Top of INFORMATION GIVEN

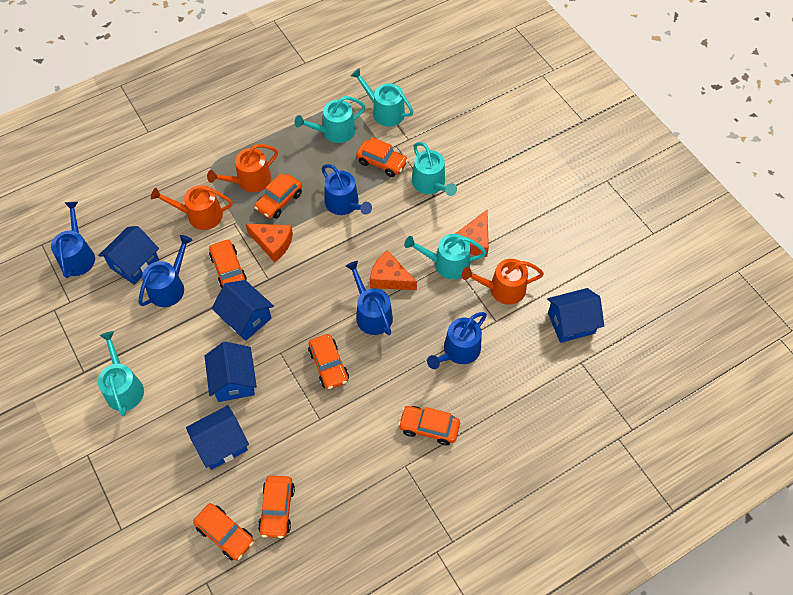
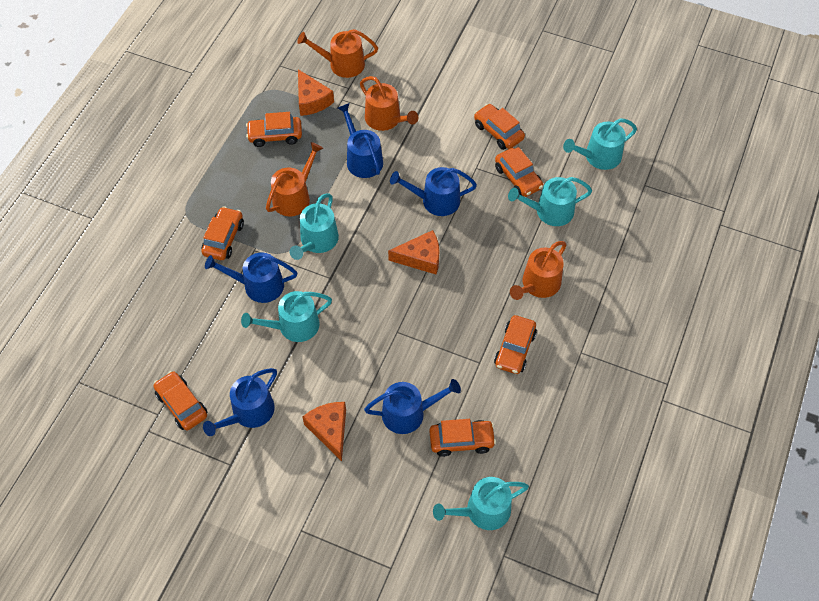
blue house: 5 -> 0
orange watering can: 3 -> 4

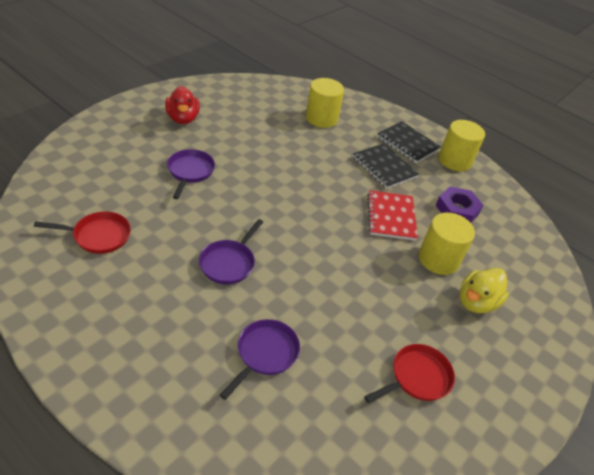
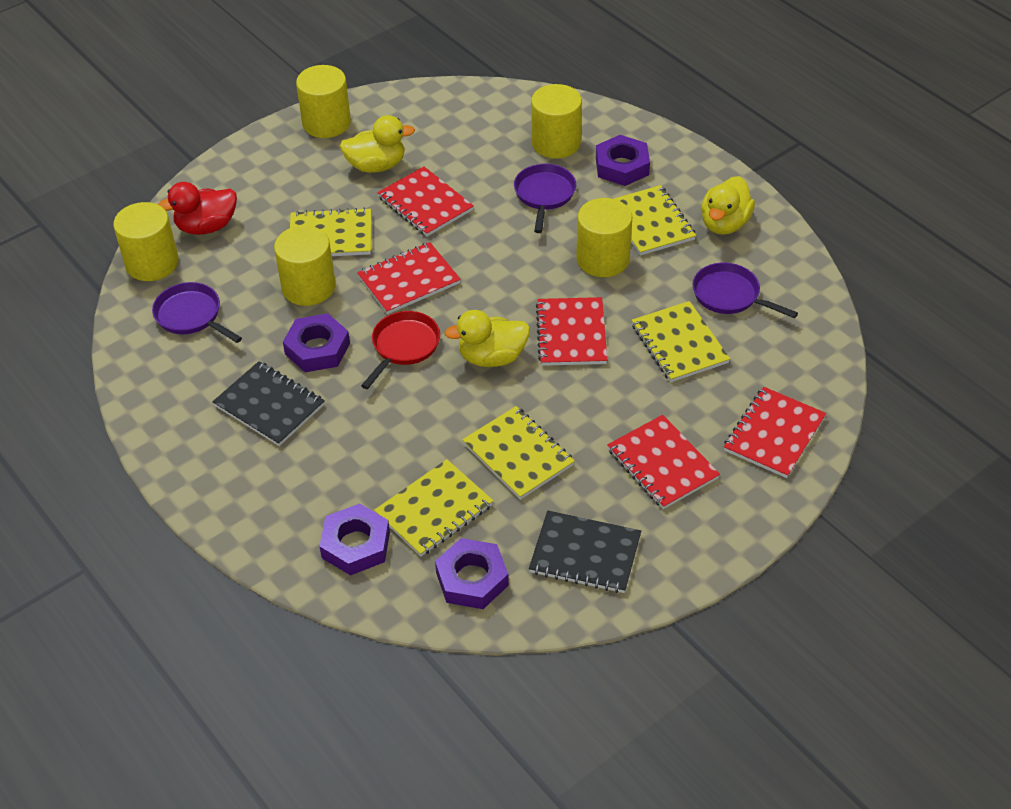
purple nut: 1 -> 4
red notebook: 1 -> 5
red pan: 2 -> 1
yellow cylinder: 3 -> 5
yellow duck: 1 -> 3
yellow notebook: 0 -> 5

Bottom of INFORMATION GIVEN

Repeat everything in the records above exactly, except the pictures.

• YOUR RESPONSE:
blue house: 5 -> 0
orange watering can: 3 -> 4

purple nut: 1 -> 4
red notebook: 1 -> 5
red pan: 2 -> 1
yellow cylinder: 3 -> 5
yellow duck: 1 -> 3
yellow notebook: 0 -> 5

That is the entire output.